**TASK ITEM**
Each line with the string "orange" is to be copied from the records below.
INPUT DATA START
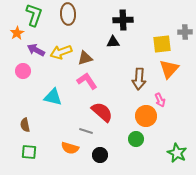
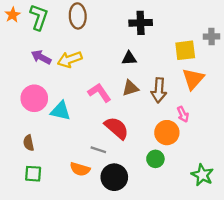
orange star: (17, 33) -> (13, 15), moved
black triangle: (113, 42) -> (129, 58), moved
brown triangle: (85, 58) -> (130, 88), moved
pink circle: (23, 71) -> (34, 98), moved, size x1.5
black circle: (100, 155) -> (114, 177), size x1.5

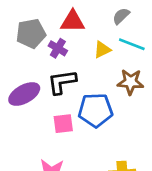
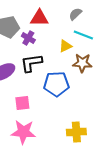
yellow triangle: (102, 50) -> (65, 46), moved
pink square: (63, 124) -> (22, 103), moved

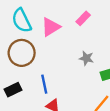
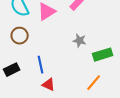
brown circle: (22, 53) -> (20, 36), size x0.7

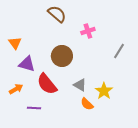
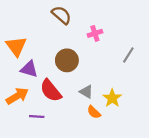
orange triangle: (15, 43) -> (16, 46), size x1.5
orange arrow: (16, 89) -> (17, 96), size x1.5

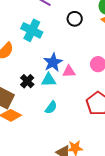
INPUT DATA END
**SOLUTION FOR THIS TASK**
orange star: (17, 33) -> (13, 15), moved
orange triangle: (15, 43) -> (16, 46), size x1.5
orange arrow: (16, 89) -> (17, 96), size x1.5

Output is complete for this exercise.